**THE EXERCISE:** Rewrite the listing below, replacing every occurrence of "black matte shirt" with "gray cotton sweater" and keeping everything else identical.

Data records

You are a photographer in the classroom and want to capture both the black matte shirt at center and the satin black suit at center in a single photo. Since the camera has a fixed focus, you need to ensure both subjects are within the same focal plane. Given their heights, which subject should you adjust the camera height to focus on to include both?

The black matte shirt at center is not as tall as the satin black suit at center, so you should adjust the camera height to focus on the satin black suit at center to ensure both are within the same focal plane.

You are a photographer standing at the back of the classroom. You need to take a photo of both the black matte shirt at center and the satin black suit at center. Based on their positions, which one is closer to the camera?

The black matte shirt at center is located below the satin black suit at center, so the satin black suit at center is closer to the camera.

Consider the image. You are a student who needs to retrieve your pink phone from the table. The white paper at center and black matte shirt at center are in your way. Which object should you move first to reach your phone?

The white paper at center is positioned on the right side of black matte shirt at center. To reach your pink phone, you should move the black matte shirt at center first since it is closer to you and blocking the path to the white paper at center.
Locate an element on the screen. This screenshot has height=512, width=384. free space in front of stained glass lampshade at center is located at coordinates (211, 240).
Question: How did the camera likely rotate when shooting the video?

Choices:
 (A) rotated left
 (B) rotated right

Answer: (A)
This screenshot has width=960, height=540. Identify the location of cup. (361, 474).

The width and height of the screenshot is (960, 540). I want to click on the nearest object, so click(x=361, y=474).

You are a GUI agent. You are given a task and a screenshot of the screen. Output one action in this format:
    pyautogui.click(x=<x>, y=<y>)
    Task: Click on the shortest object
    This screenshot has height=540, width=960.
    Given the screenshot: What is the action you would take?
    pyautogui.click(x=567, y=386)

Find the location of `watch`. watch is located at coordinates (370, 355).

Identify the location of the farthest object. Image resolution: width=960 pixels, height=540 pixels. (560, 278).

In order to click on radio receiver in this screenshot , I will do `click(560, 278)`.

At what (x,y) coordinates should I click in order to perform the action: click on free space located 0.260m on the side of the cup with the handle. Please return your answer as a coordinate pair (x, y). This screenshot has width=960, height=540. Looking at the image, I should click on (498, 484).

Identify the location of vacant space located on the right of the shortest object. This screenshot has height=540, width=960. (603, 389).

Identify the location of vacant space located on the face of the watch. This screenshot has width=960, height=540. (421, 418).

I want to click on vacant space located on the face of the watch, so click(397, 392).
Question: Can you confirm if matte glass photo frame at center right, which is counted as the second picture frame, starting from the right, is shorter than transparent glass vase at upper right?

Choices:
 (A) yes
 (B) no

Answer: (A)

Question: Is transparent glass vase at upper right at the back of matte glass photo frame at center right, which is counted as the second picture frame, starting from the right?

**ANSWER TO THE PROBLEM:**
You are a photographer in the classroom and want to capture both the gray cotton sweater at center and the satin black suit at center in a single photo. Since the camera has a fixed focus, you need to ensure both subjects are within the same focal plane. Given their heights, which subject should you adjust the camera height to focus on to include both?

The gray cotton sweater at center is not as tall as the satin black suit at center, so you should adjust the camera height to focus on the satin black suit at center to ensure both are within the same focal plane.

You are a photographer standing at the back of the classroom. You need to take a photo of both the gray cotton sweater at center and the satin black suit at center. Based on their positions, which one is closer to the camera?

The gray cotton sweater at center is located below the satin black suit at center, so the satin black suit at center is closer to the camera.

Consider the image. You are a student who needs to retrieve your pink phone from the table. The white paper at center and gray cotton sweater at center are in your way. Which object should you move first to reach your phone?

The white paper at center is positioned on the right side of gray cotton sweater at center. To reach your pink phone, you should move the gray cotton sweater at center first since it is closer to you and blocking the path to the white paper at center.
Locate an element on the screen. This screenshot has height=512, width=384. free space in front of stained glass lampshade at center is located at coordinates (211, 240).
Question: How did the camera likely rotate when shooting the video?

Choices:
 (A) rotated left
 (B) rotated right

Answer: (A)
This screenshot has width=960, height=540. Identify the location of cup. (361, 474).

The width and height of the screenshot is (960, 540). I want to click on the nearest object, so click(x=361, y=474).

You are a GUI agent. You are given a task and a screenshot of the screen. Output one action in this format:
    pyautogui.click(x=<x>, y=<y>)
    Task: Click on the shortest object
    This screenshot has height=540, width=960.
    Given the screenshot: What is the action you would take?
    pyautogui.click(x=567, y=386)

Find the location of `watch`. watch is located at coordinates (370, 355).

Identify the location of the farthest object. Image resolution: width=960 pixels, height=540 pixels. (560, 278).

In order to click on radio receiver in this screenshot , I will do `click(560, 278)`.

At what (x,y) coordinates should I click in order to perform the action: click on free space located 0.260m on the side of the cup with the handle. Please return your answer as a coordinate pair (x, y). This screenshot has width=960, height=540. Looking at the image, I should click on (498, 484).

Identify the location of vacant space located on the right of the shortest object. This screenshot has height=540, width=960. (603, 389).

Identify the location of vacant space located on the face of the watch. This screenshot has width=960, height=540. (421, 418).

I want to click on vacant space located on the face of the watch, so click(397, 392).
Question: Can you confirm if matte glass photo frame at center right, which is counted as the second picture frame, starting from the right, is shorter than transparent glass vase at upper right?

Choices:
 (A) yes
 (B) no

Answer: (A)

Question: Is transparent glass vase at upper right at the back of matte glass photo frame at center right, which is counted as the second picture frame, starting from the right?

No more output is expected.